## YOUR TASK
Repeat, word for word, every line from the line holding "(318, 456) = (529, 242): pink" through the final line of the entries below. Skip all pictures.

## SUPPLIED INFORMATION
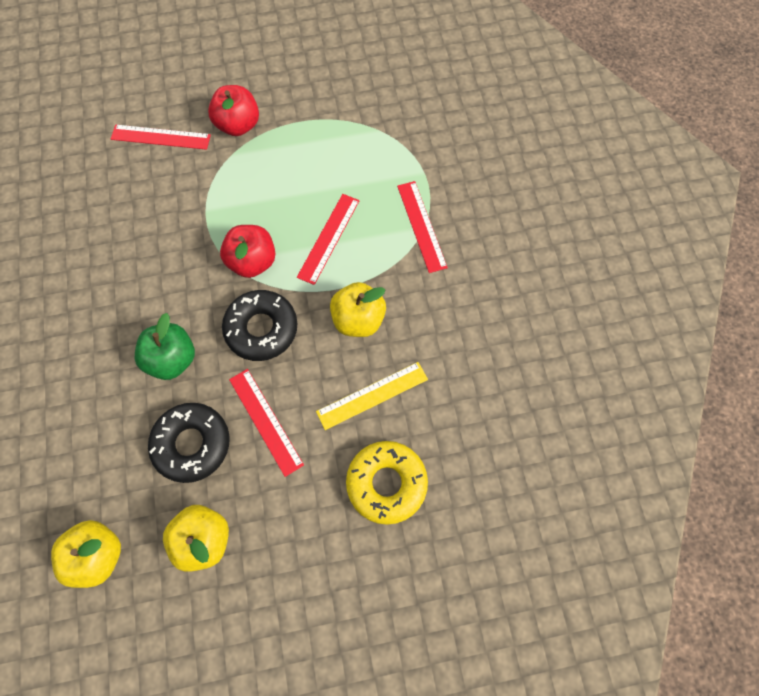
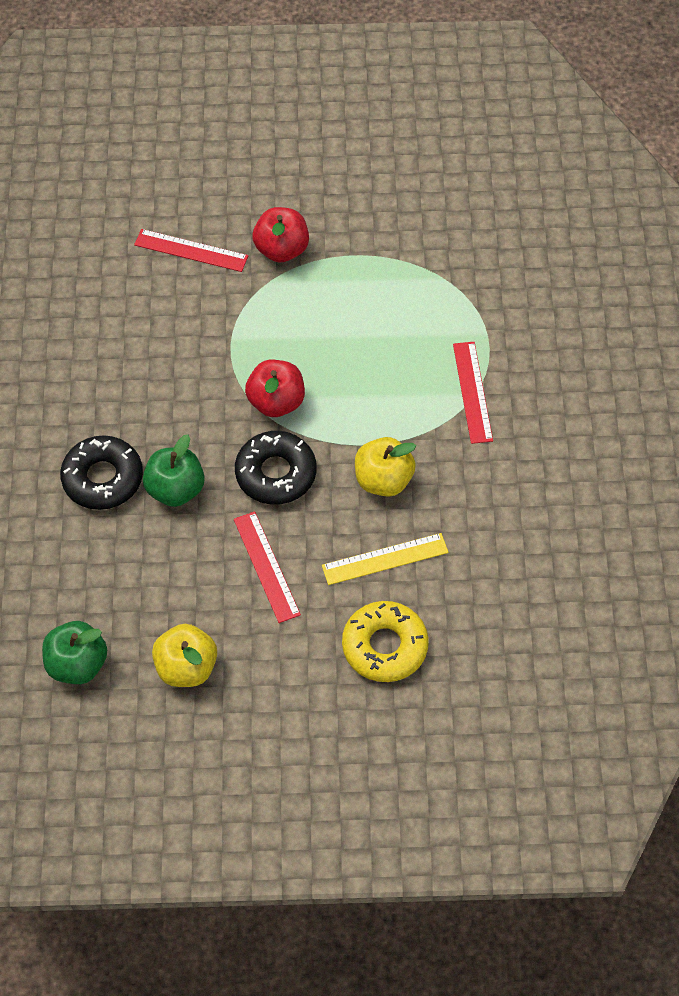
camera: 10 degrees right, 10 degrees down
(98, 554) = (77, 664): yellow apple -> green apple
(192, 444) = (186, 576): black donut -> black donut (103, 478)
(329, 238) = (365, 390): red ruler -> none

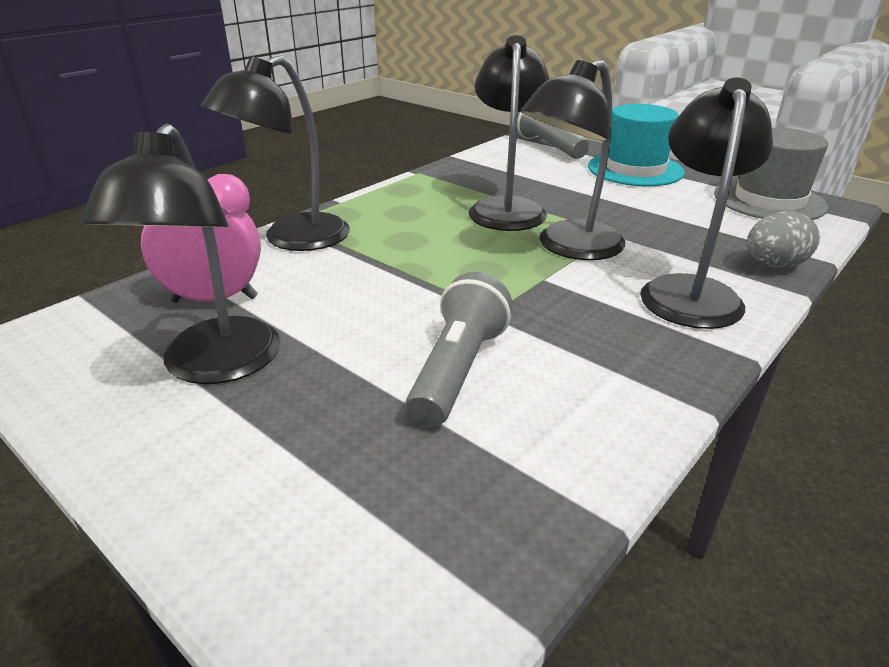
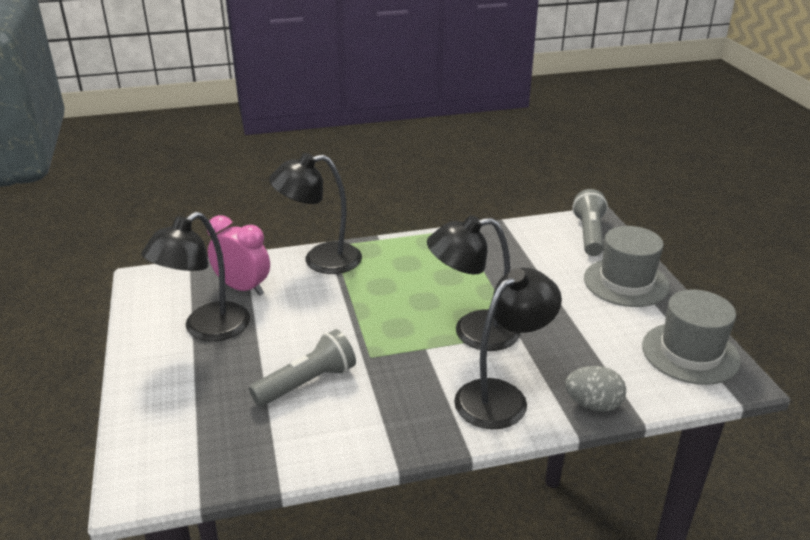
camera: 35 degrees right, 0 degrees up
(507, 208) = (476, 284): black lamp -> none
(635, 169) = (626, 282): turquoise hat -> grey hat

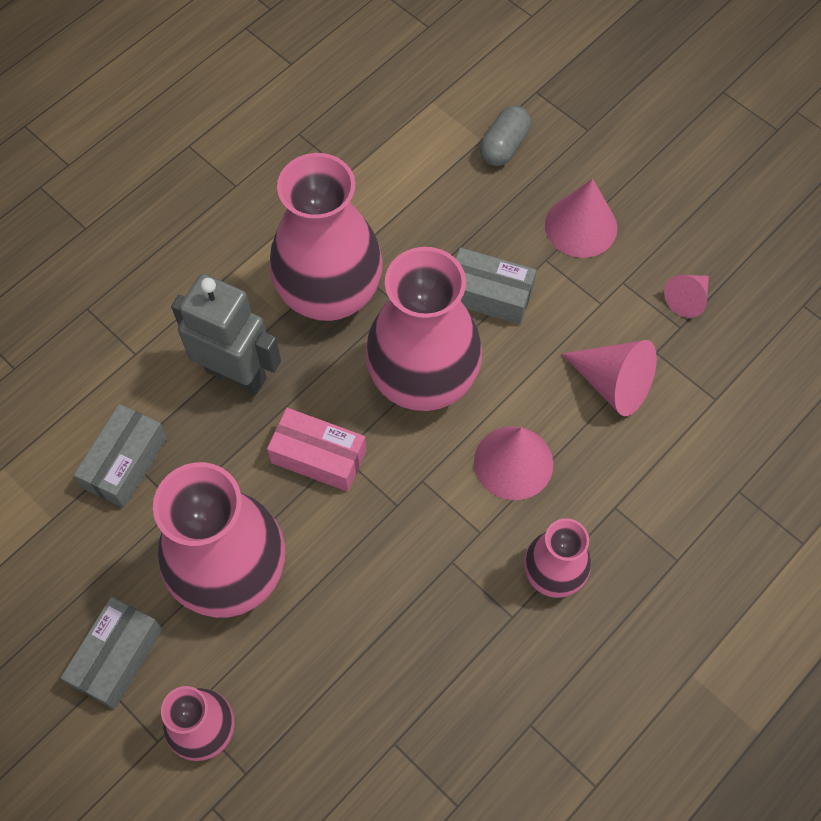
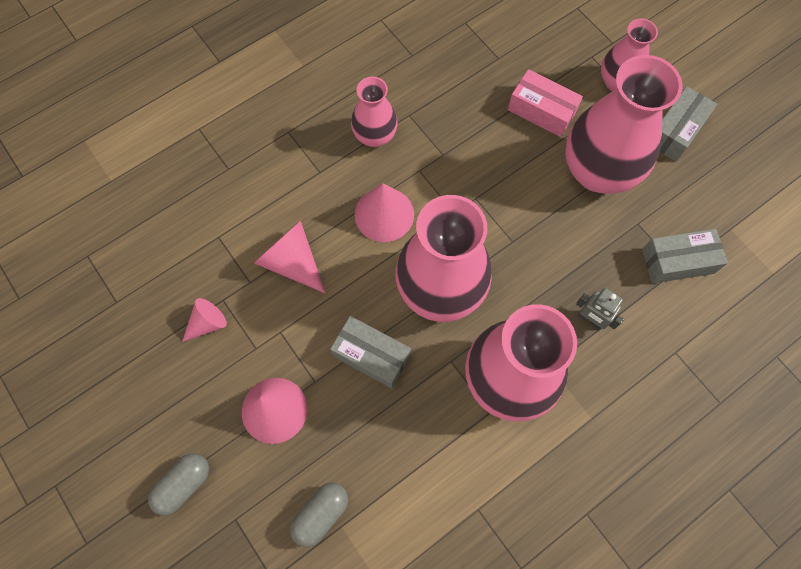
camera: 170 degrees left, 5 degrees up
(126, 463) = (677, 261): grey box -> grey box turned 45 degrees clockwise
(236, 374) = (590, 319): grey robot -> grey robot, size x0.51
(318, 456) = (529, 242): pink box -> pink box (541, 111)
(649, 149) = (184, 484): none -> grey capsule

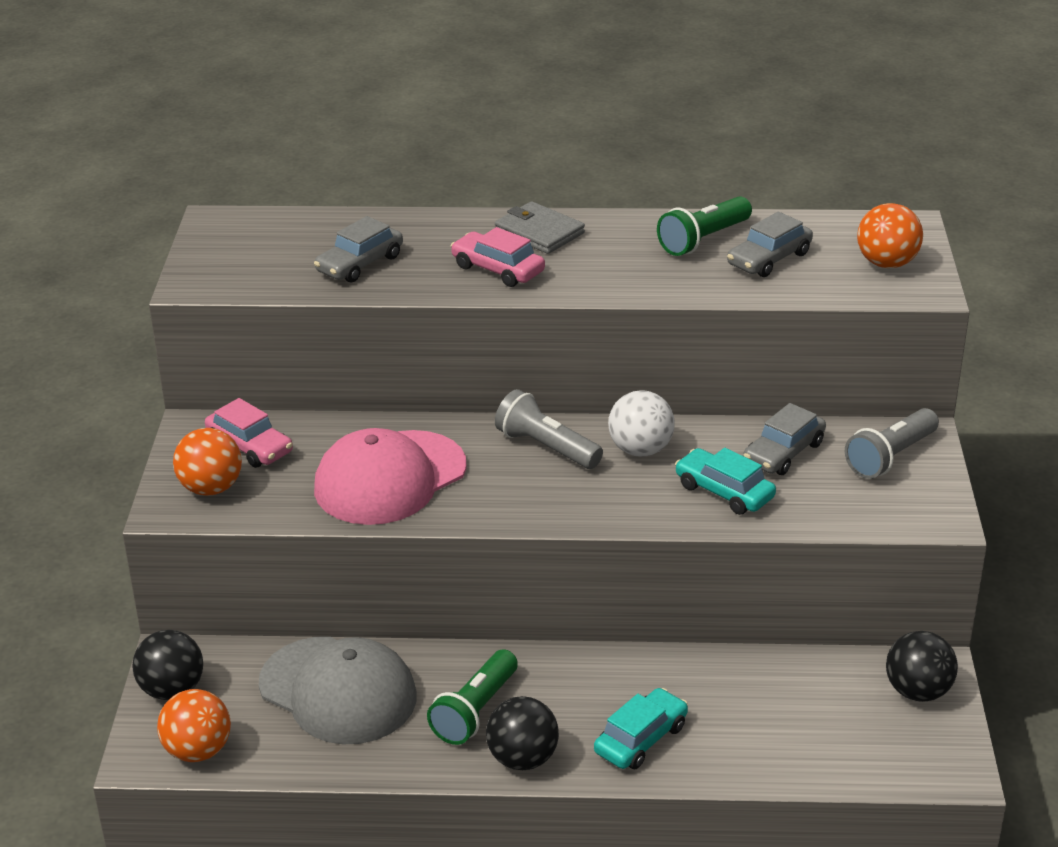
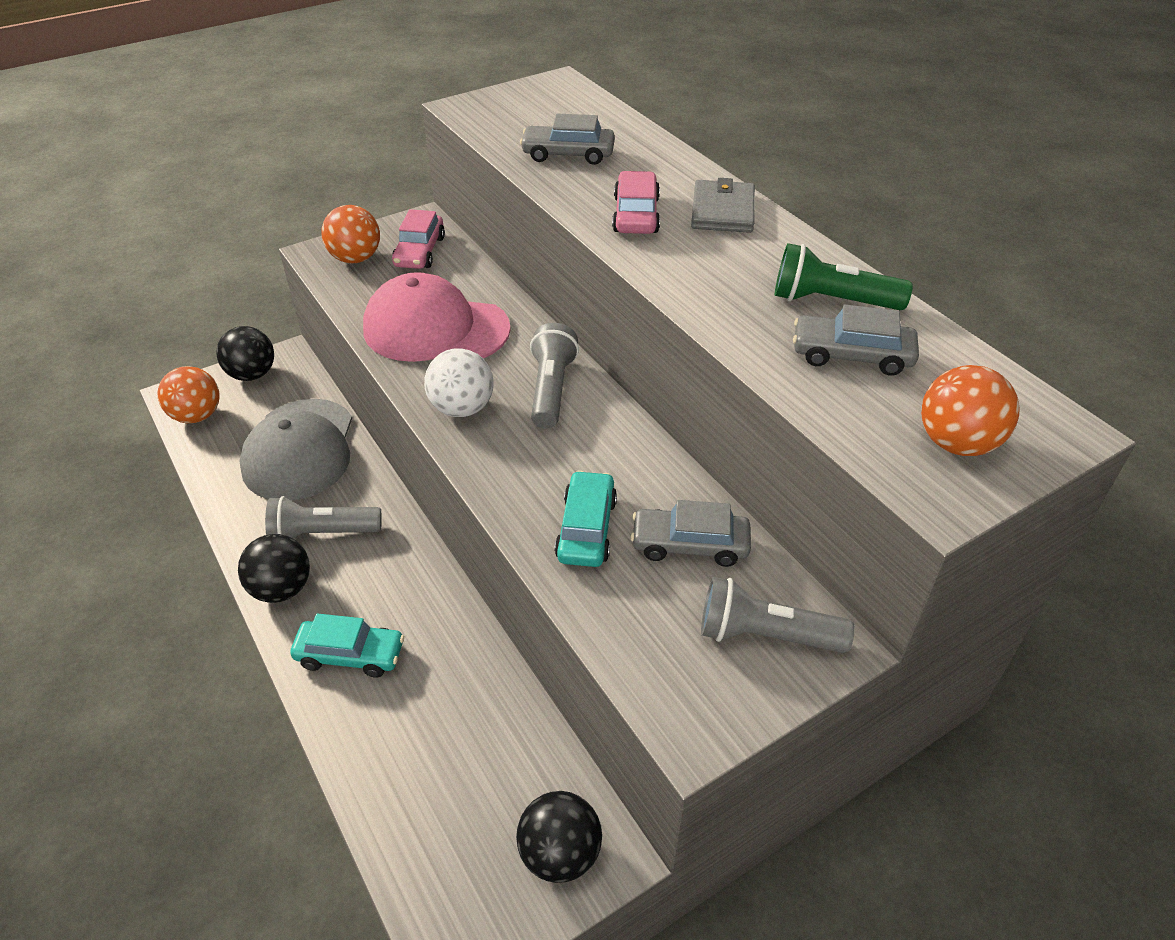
camera: 55 degrees right, 10 degrees up
(475, 711) = (322, 533): green flashlight -> grey flashlight
(640, 450) = (600, 445): white ball -> white ball (462, 408)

## RESULT OF THE TASK
(318, 456) = (529, 242): pink box -> pink box (541, 111)
(649, 149) = (184, 484): none -> grey capsule

camera: 55 degrees right, 10 degrees up
(475, 711) = (322, 533): green flashlight -> grey flashlight
(640, 450) = (600, 445): white ball -> white ball (462, 408)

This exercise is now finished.